§ **What this task involves**: Scan the entries that follow and copy out every line containing "black".

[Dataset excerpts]
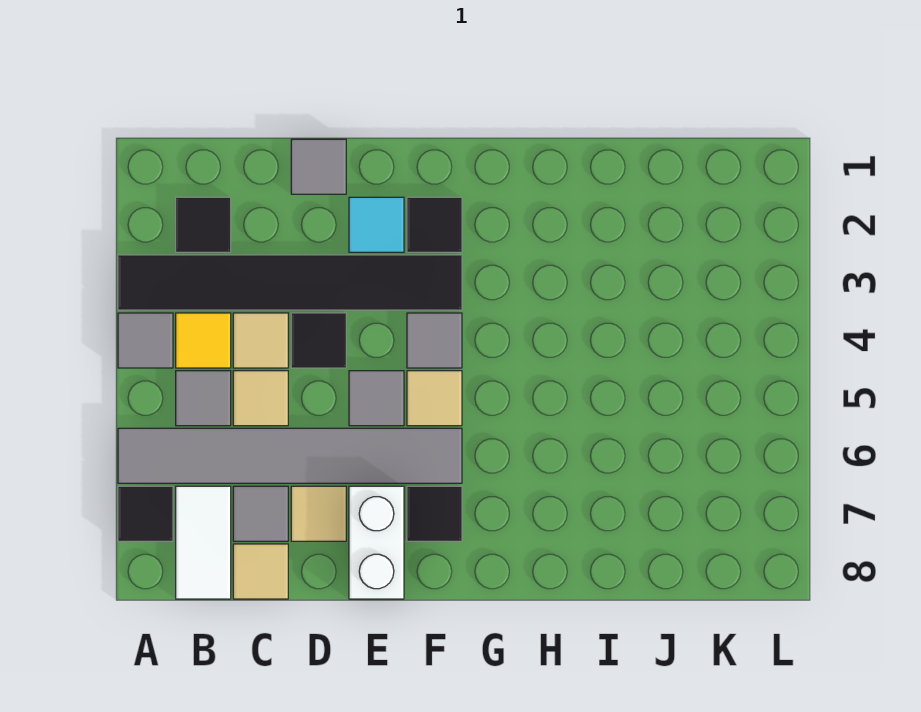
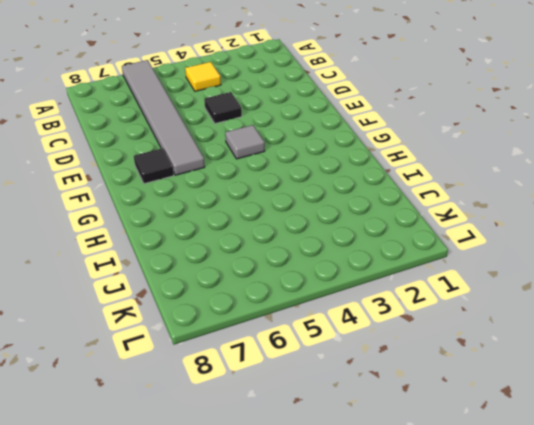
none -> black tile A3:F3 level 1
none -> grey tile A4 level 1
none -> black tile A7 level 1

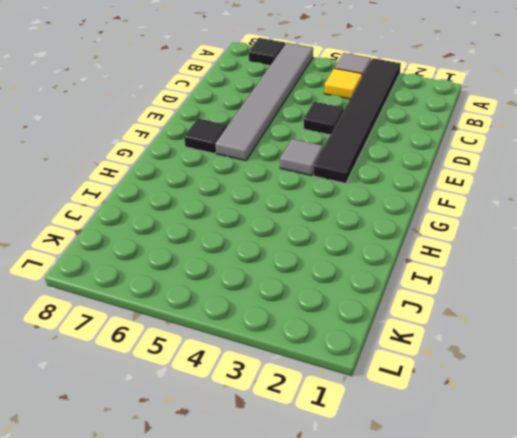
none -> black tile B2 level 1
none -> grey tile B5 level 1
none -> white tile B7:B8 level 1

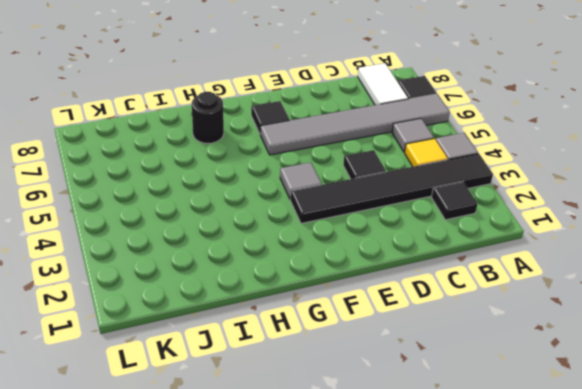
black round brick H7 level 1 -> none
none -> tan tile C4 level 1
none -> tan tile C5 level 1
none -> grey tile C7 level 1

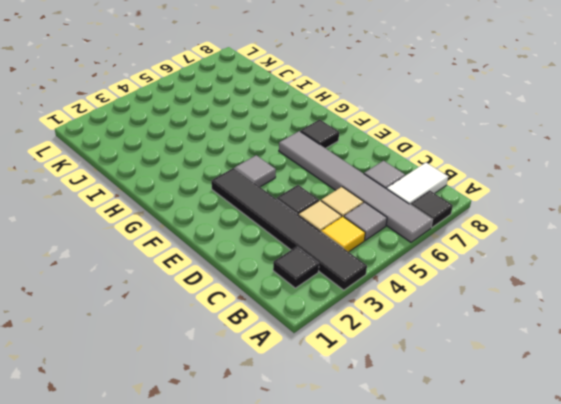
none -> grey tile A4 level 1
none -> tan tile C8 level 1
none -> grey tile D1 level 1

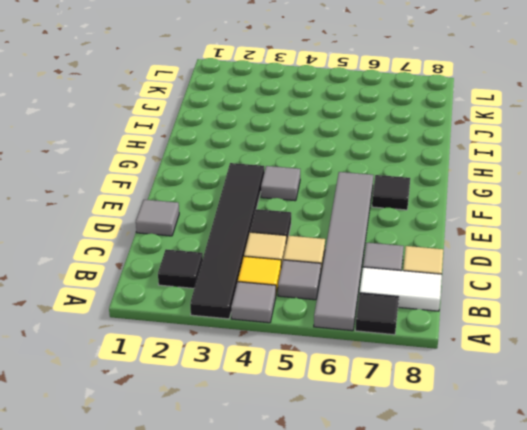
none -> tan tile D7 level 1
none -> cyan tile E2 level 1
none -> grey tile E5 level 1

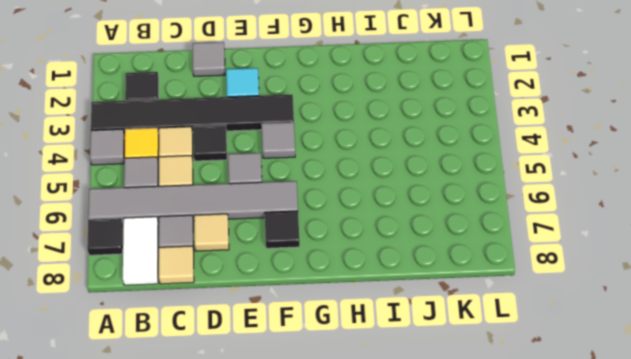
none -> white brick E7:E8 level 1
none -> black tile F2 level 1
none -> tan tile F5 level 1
...
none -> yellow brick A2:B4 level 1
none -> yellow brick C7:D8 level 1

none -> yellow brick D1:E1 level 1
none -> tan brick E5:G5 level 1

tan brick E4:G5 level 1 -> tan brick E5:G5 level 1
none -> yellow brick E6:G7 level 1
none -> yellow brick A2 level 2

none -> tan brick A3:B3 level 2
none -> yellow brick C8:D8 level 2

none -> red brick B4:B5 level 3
---
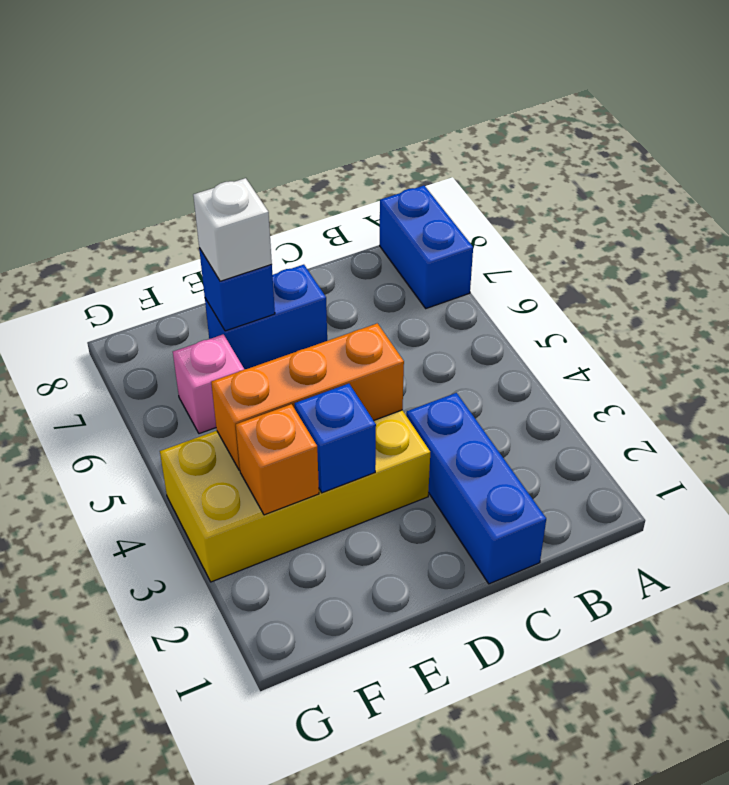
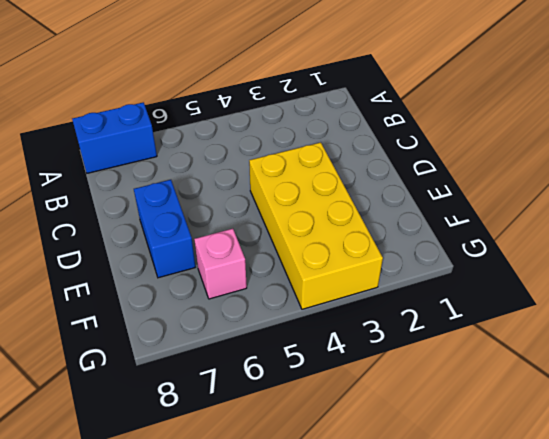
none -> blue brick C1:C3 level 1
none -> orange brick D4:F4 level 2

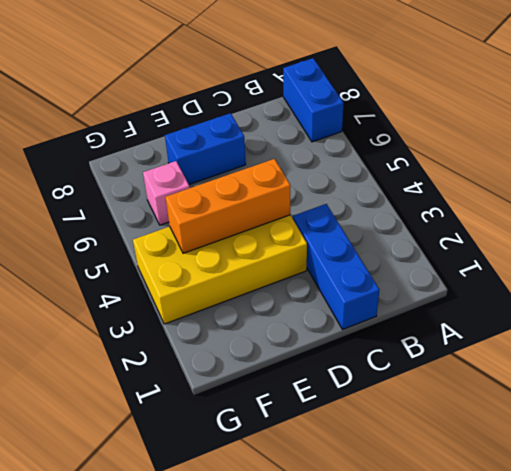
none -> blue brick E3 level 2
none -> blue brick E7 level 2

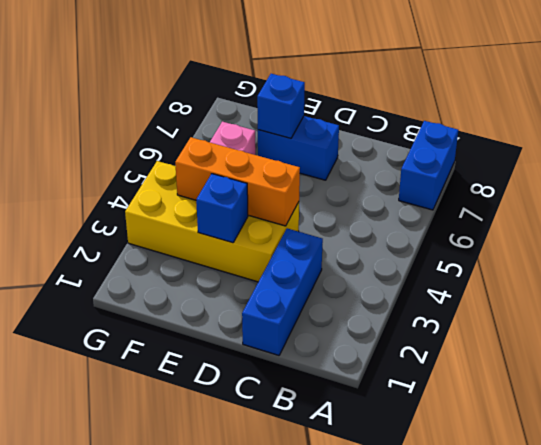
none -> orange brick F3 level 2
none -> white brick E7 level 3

§ **Result**:
none -> black tile A3:F3 level 1
none -> black tile A7 level 1
none -> black tile B2 level 1
black round brick H7 level 1 -> none
none -> black tile F2 level 1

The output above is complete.